EXERCISE GOAL:
From the line with "The second view lost the Kamera [schwarz]" through the line with "The second view lost the Taschenlampe", repeat the entries verbatim, both end lines included, and add nothing.

Data records:

::::::::::

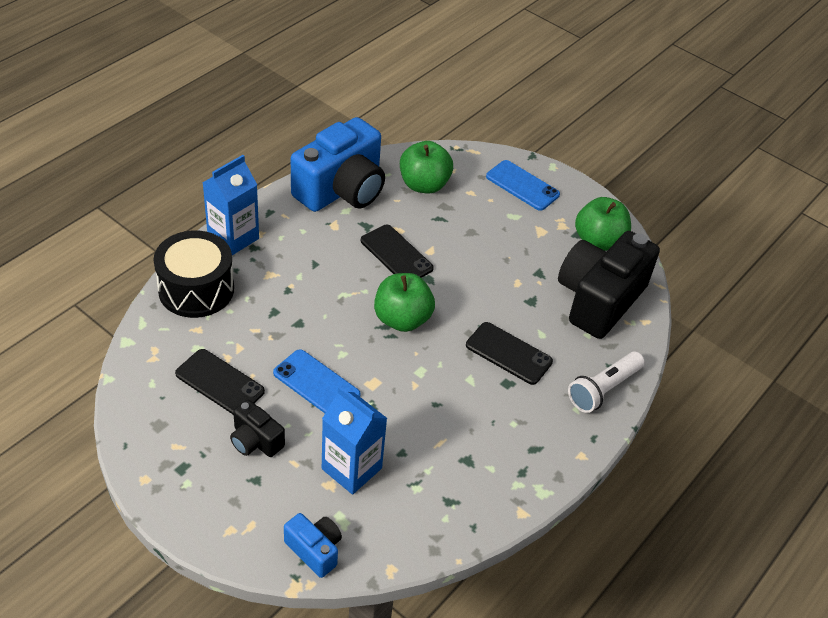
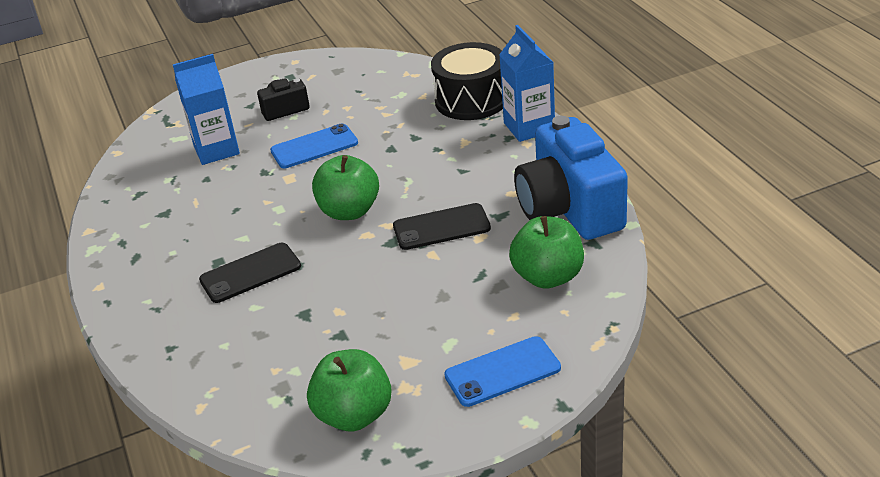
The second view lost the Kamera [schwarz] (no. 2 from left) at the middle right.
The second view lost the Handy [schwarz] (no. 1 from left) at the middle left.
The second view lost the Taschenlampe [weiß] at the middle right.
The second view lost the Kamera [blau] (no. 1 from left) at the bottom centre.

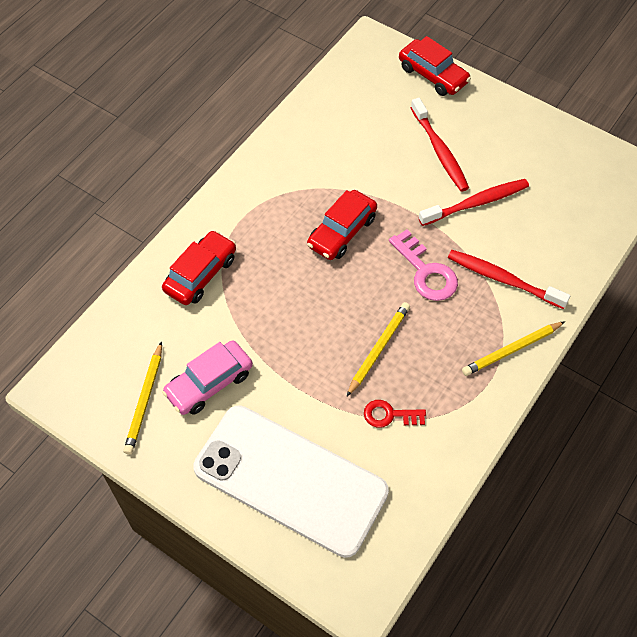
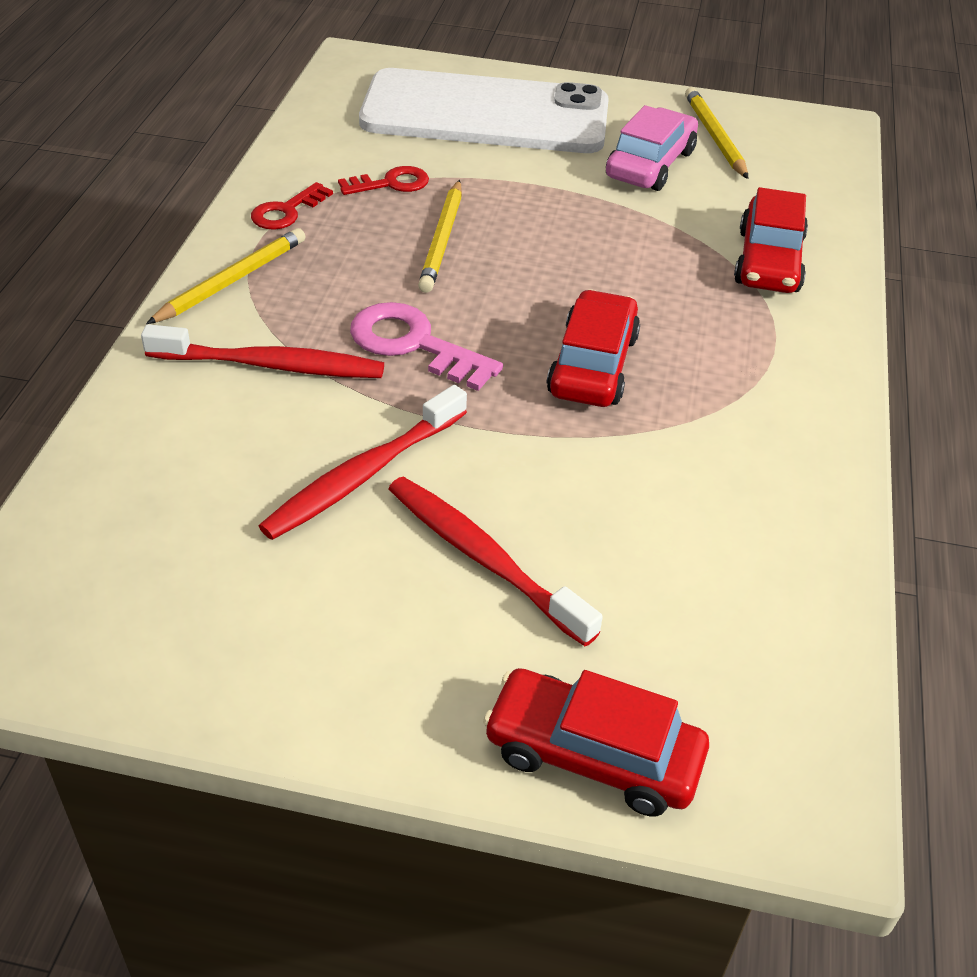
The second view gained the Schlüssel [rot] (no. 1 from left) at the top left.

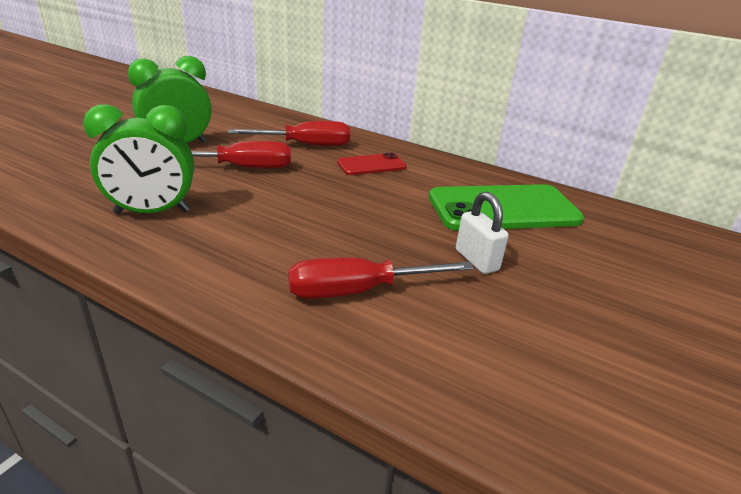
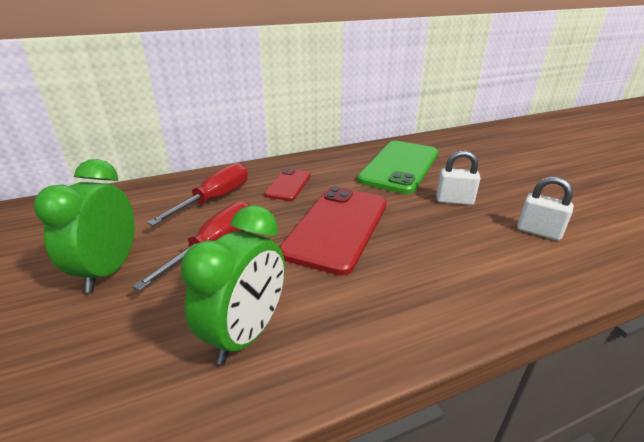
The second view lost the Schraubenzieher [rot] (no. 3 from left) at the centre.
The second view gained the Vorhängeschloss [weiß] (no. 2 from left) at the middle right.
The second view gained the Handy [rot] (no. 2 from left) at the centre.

::::::::::

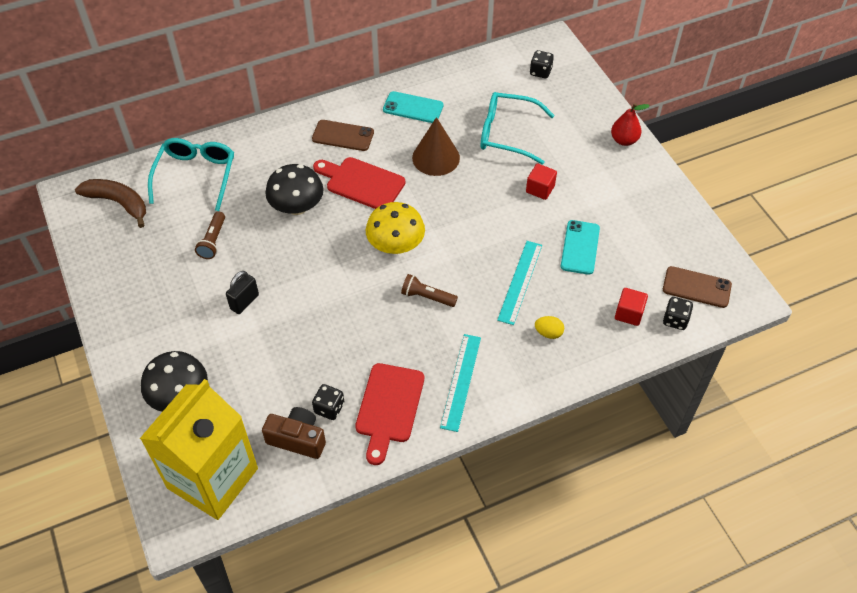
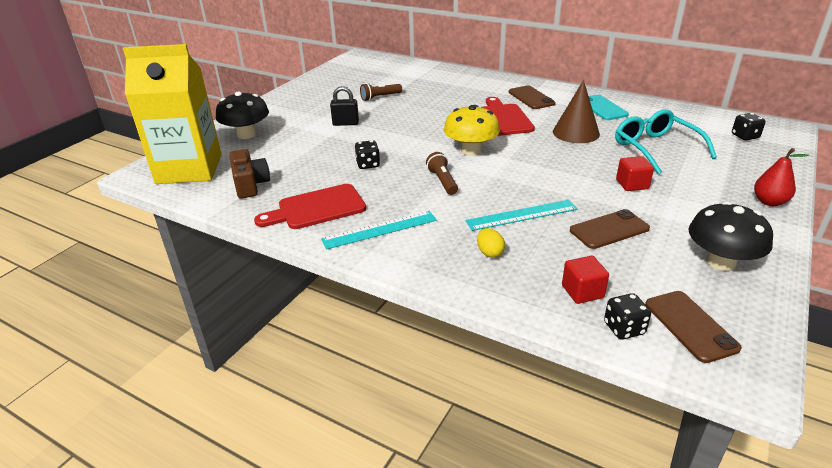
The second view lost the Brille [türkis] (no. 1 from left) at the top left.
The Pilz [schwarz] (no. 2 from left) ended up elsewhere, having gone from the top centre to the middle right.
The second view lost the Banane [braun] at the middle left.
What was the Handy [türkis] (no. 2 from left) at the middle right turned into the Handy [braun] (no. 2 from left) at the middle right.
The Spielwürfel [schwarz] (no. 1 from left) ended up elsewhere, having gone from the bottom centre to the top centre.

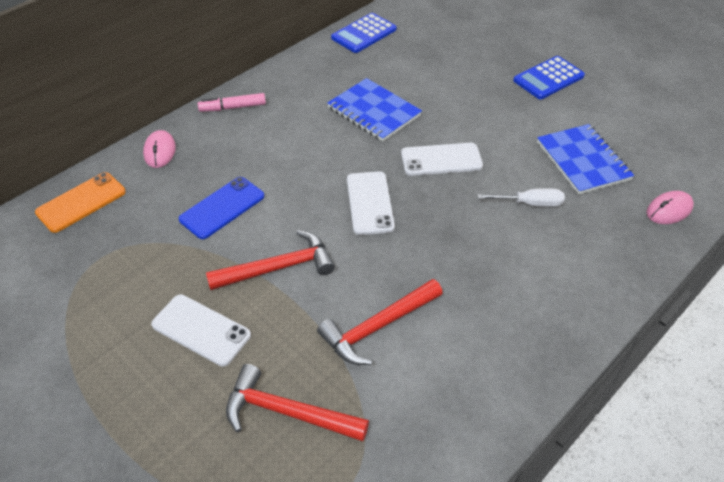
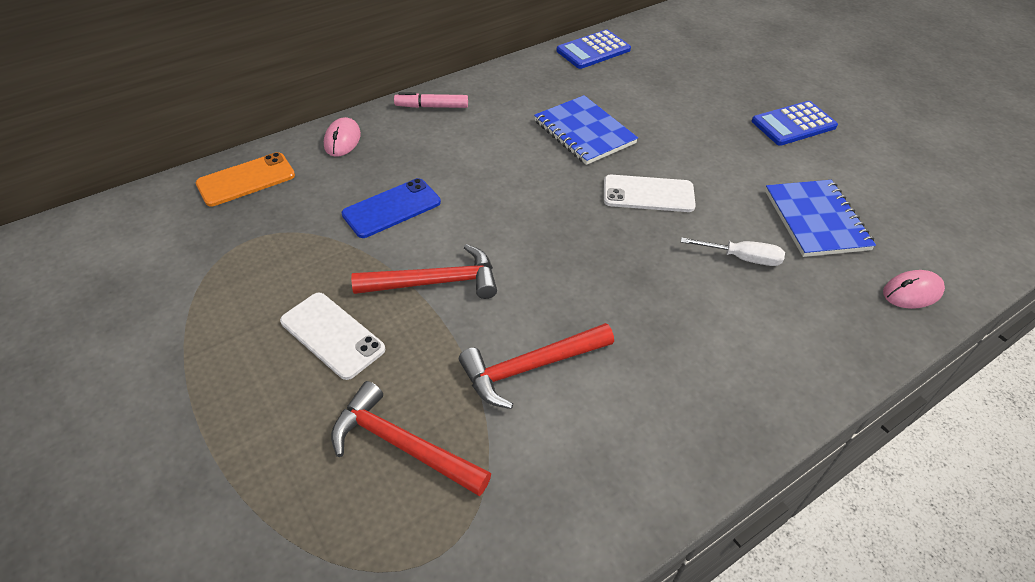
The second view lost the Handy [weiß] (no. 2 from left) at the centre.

::::::::::

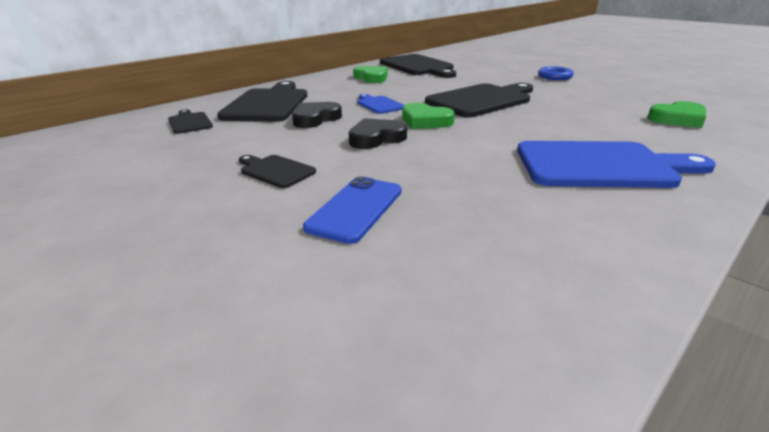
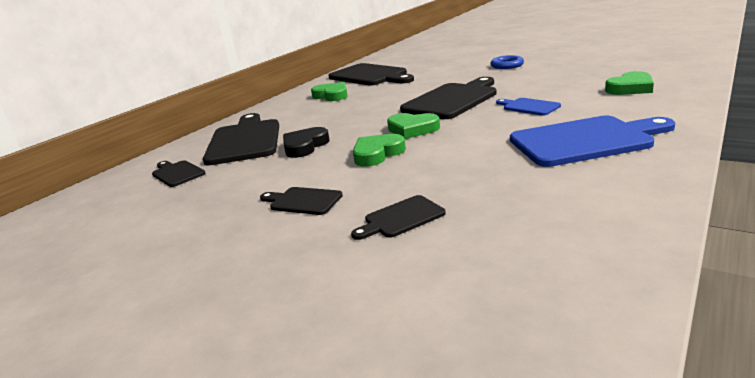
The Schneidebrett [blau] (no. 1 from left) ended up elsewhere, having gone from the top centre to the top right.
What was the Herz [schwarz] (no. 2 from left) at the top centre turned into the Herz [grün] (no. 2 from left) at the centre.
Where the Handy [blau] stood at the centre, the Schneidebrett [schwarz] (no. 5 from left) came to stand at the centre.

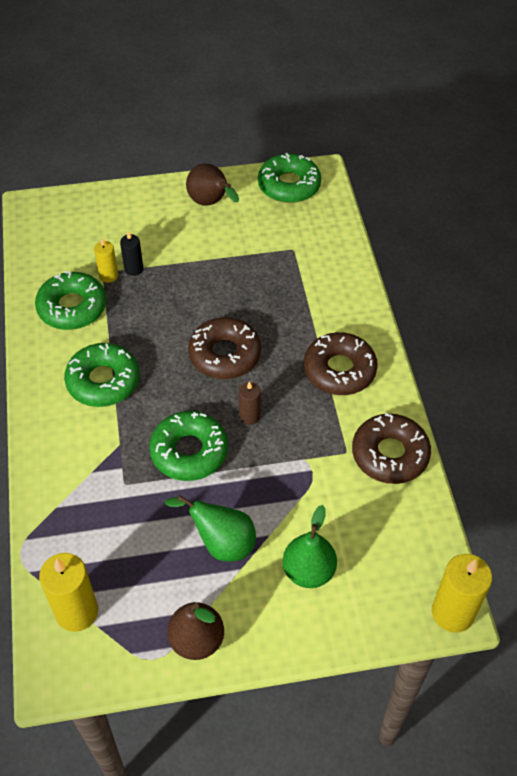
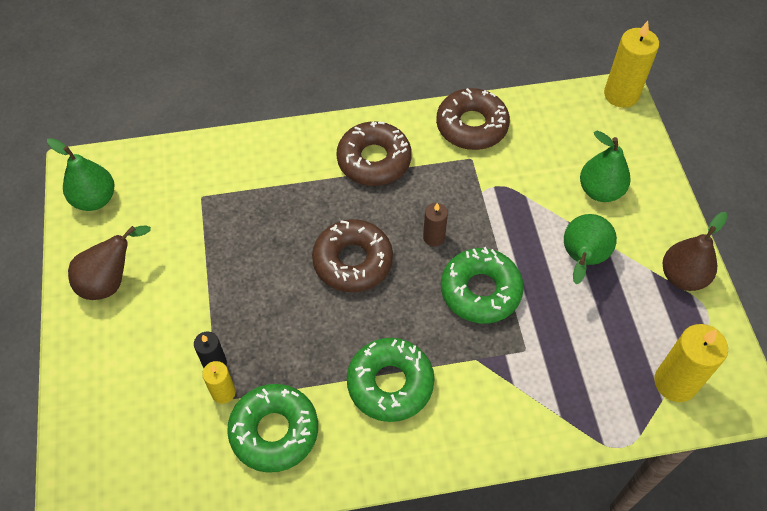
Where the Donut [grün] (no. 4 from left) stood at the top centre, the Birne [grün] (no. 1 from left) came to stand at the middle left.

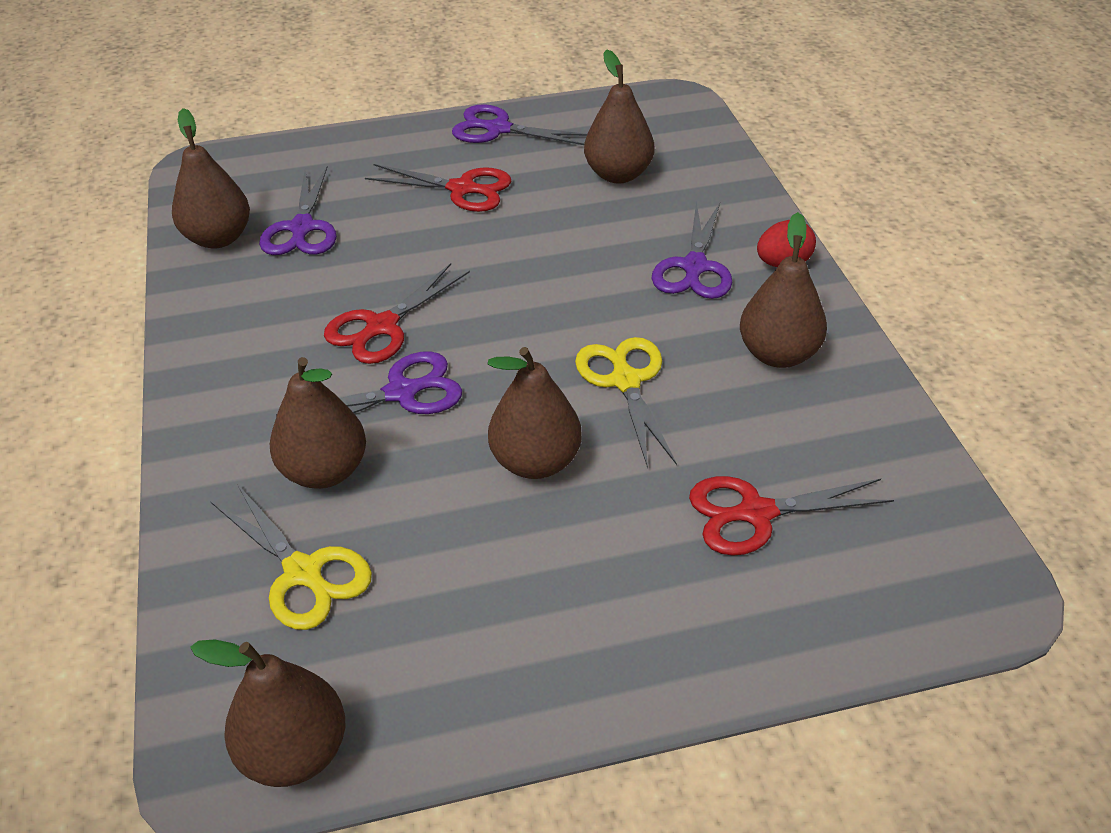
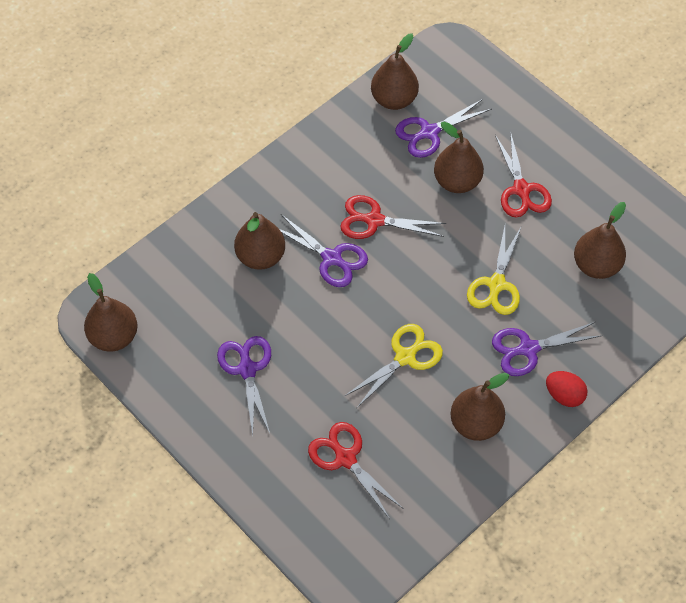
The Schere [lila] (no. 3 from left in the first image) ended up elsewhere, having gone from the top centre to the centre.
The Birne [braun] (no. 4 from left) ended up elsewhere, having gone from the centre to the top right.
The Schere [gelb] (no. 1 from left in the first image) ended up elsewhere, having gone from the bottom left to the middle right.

::::::::::

ANSWER AREA:
The second view lost the Kamera [schwarz] (no. 2 from left) at the middle right.
The second view lost the Handy [schwarz] (no. 1 from left) at the middle left.
The second view lost the Taschenlampe [weiß] at the middle right.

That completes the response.